## [WHAT TO PRODUCE]
Repeat the data below exactly, with every entry included.
** Opening INFORMATION PROVIDED block **
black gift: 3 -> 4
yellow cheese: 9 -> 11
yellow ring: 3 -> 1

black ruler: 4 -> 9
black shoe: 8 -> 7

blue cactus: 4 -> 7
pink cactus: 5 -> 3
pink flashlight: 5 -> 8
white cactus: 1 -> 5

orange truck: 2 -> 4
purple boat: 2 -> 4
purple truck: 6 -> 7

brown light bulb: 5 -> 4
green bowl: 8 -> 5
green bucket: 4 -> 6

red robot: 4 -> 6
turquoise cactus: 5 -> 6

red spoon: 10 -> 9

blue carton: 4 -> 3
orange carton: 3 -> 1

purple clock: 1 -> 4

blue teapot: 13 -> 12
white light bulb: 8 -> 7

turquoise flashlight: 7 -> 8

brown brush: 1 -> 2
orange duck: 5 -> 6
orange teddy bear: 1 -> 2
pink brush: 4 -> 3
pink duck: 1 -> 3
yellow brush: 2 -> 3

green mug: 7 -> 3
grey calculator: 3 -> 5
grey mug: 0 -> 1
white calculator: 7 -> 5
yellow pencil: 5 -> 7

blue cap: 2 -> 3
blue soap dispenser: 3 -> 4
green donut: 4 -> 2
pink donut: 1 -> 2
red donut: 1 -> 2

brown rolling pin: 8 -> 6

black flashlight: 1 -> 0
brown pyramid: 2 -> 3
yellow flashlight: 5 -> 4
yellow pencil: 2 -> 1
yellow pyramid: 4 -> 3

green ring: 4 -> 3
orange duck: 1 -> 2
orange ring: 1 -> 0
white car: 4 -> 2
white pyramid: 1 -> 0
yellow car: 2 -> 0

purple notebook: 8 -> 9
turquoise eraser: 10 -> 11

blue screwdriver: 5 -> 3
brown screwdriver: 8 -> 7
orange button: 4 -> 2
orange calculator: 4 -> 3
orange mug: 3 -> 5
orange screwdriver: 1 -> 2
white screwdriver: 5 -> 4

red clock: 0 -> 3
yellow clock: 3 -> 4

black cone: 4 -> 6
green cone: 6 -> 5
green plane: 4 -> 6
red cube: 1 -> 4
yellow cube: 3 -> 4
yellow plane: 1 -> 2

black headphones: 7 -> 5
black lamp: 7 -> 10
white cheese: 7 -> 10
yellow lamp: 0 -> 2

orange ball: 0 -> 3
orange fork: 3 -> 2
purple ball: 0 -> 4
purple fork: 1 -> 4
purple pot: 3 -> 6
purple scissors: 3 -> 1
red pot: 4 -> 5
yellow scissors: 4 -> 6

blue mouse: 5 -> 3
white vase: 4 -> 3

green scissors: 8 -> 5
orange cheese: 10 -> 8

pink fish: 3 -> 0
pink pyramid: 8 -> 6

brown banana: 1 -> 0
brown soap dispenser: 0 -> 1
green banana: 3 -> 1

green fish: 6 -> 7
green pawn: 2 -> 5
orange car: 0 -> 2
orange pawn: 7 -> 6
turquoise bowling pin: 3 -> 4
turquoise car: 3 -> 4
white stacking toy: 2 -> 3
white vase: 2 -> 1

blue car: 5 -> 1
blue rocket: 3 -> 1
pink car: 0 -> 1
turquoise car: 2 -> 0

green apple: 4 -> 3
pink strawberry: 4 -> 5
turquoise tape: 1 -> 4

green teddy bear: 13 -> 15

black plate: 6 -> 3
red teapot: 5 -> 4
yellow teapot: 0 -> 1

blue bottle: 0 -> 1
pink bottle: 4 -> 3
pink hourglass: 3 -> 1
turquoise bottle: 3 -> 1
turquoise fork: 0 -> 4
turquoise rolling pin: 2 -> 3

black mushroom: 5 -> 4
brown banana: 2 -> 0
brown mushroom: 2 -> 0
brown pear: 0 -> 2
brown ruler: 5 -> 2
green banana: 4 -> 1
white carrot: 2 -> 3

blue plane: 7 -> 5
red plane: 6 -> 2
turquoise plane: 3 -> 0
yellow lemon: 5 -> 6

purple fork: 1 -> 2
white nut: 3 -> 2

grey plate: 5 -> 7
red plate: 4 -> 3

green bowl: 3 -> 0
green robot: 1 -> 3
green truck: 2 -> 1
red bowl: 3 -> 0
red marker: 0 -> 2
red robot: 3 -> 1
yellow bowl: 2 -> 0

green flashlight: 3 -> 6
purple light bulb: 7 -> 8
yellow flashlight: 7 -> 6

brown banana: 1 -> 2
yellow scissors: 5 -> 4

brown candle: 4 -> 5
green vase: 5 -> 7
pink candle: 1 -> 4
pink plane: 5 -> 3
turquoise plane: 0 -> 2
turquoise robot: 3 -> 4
** Closing INFORMATION PROVIDED block **
## [FINISHED TASK]
black gift: 3 -> 4
yellow cheese: 9 -> 11
yellow ring: 3 -> 1

black ruler: 4 -> 9
black shoe: 8 -> 7

blue cactus: 4 -> 7
pink cactus: 5 -> 3
pink flashlight: 5 -> 8
white cactus: 1 -> 5

orange truck: 2 -> 4
purple boat: 2 -> 4
purple truck: 6 -> 7

brown light bulb: 5 -> 4
green bowl: 8 -> 5
green bucket: 4 -> 6

red robot: 4 -> 6
turquoise cactus: 5 -> 6

red spoon: 10 -> 9

blue carton: 4 -> 3
orange carton: 3 -> 1

purple clock: 1 -> 4

blue teapot: 13 -> 12
white light bulb: 8 -> 7

turquoise flashlight: 7 -> 8

brown brush: 1 -> 2
orange duck: 5 -> 6
orange teddy bear: 1 -> 2
pink brush: 4 -> 3
pink duck: 1 -> 3
yellow brush: 2 -> 3

green mug: 7 -> 3
grey calculator: 3 -> 5
grey mug: 0 -> 1
white calculator: 7 -> 5
yellow pencil: 5 -> 7

blue cap: 2 -> 3
blue soap dispenser: 3 -> 4
green donut: 4 -> 2
pink donut: 1 -> 2
red donut: 1 -> 2

brown rolling pin: 8 -> 6

black flashlight: 1 -> 0
brown pyramid: 2 -> 3
yellow flashlight: 5 -> 4
yellow pencil: 2 -> 1
yellow pyramid: 4 -> 3

green ring: 4 -> 3
orange duck: 1 -> 2
orange ring: 1 -> 0
white car: 4 -> 2
white pyramid: 1 -> 0
yellow car: 2 -> 0

purple notebook: 8 -> 9
turquoise eraser: 10 -> 11

blue screwdriver: 5 -> 3
brown screwdriver: 8 -> 7
orange button: 4 -> 2
orange calculator: 4 -> 3
orange mug: 3 -> 5
orange screwdriver: 1 -> 2
white screwdriver: 5 -> 4

red clock: 0 -> 3
yellow clock: 3 -> 4

black cone: 4 -> 6
green cone: 6 -> 5
green plane: 4 -> 6
red cube: 1 -> 4
yellow cube: 3 -> 4
yellow plane: 1 -> 2

black headphones: 7 -> 5
black lamp: 7 -> 10
white cheese: 7 -> 10
yellow lamp: 0 -> 2

orange ball: 0 -> 3
orange fork: 3 -> 2
purple ball: 0 -> 4
purple fork: 1 -> 4
purple pot: 3 -> 6
purple scissors: 3 -> 1
red pot: 4 -> 5
yellow scissors: 4 -> 6

blue mouse: 5 -> 3
white vase: 4 -> 3

green scissors: 8 -> 5
orange cheese: 10 -> 8

pink fish: 3 -> 0
pink pyramid: 8 -> 6

brown banana: 1 -> 0
brown soap dispenser: 0 -> 1
green banana: 3 -> 1

green fish: 6 -> 7
green pawn: 2 -> 5
orange car: 0 -> 2
orange pawn: 7 -> 6
turquoise bowling pin: 3 -> 4
turquoise car: 3 -> 4
white stacking toy: 2 -> 3
white vase: 2 -> 1

blue car: 5 -> 1
blue rocket: 3 -> 1
pink car: 0 -> 1
turquoise car: 2 -> 0

green apple: 4 -> 3
pink strawberry: 4 -> 5
turquoise tape: 1 -> 4

green teddy bear: 13 -> 15

black plate: 6 -> 3
red teapot: 5 -> 4
yellow teapot: 0 -> 1

blue bottle: 0 -> 1
pink bottle: 4 -> 3
pink hourglass: 3 -> 1
turquoise bottle: 3 -> 1
turquoise fork: 0 -> 4
turquoise rolling pin: 2 -> 3

black mushroom: 5 -> 4
brown banana: 2 -> 0
brown mushroom: 2 -> 0
brown pear: 0 -> 2
brown ruler: 5 -> 2
green banana: 4 -> 1
white carrot: 2 -> 3

blue plane: 7 -> 5
red plane: 6 -> 2
turquoise plane: 3 -> 0
yellow lemon: 5 -> 6

purple fork: 1 -> 2
white nut: 3 -> 2

grey plate: 5 -> 7
red plate: 4 -> 3

green bowl: 3 -> 0
green robot: 1 -> 3
green truck: 2 -> 1
red bowl: 3 -> 0
red marker: 0 -> 2
red robot: 3 -> 1
yellow bowl: 2 -> 0

green flashlight: 3 -> 6
purple light bulb: 7 -> 8
yellow flashlight: 7 -> 6

brown banana: 1 -> 2
yellow scissors: 5 -> 4

brown candle: 4 -> 5
green vase: 5 -> 7
pink candle: 1 -> 4
pink plane: 5 -> 3
turquoise plane: 0 -> 2
turquoise robot: 3 -> 4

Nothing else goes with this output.